[Records from a dataset]
##############################

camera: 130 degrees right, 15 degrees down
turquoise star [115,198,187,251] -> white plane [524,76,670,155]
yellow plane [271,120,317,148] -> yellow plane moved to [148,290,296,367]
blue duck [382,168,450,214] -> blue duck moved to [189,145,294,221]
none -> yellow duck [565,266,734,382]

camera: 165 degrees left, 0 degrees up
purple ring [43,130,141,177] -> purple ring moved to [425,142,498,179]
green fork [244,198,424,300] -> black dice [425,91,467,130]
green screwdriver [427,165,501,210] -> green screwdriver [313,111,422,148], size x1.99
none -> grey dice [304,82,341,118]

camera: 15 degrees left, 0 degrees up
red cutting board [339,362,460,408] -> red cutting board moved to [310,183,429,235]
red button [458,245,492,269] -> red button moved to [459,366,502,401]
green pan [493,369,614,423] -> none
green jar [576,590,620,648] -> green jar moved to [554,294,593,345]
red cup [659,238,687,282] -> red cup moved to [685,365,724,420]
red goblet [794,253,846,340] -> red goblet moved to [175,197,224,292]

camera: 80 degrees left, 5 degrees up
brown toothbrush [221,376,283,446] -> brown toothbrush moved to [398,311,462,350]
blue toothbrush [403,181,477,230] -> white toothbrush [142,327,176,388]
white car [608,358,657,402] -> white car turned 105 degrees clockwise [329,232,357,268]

##############################

TASK TO COMPLETE —
Above are the lines; repeat exactly the ones from the line containing "green screwdriver [427,165,501,210]" down to the line containing "green pan [493,369,614,423] -> none", both inclusive.

OUTPUT BELOW —
green screwdriver [427,165,501,210] -> green screwdriver [313,111,422,148], size x1.99
none -> grey dice [304,82,341,118]

camera: 15 degrees left, 0 degrees up
red cutting board [339,362,460,408] -> red cutting board moved to [310,183,429,235]
red button [458,245,492,269] -> red button moved to [459,366,502,401]
green pan [493,369,614,423] -> none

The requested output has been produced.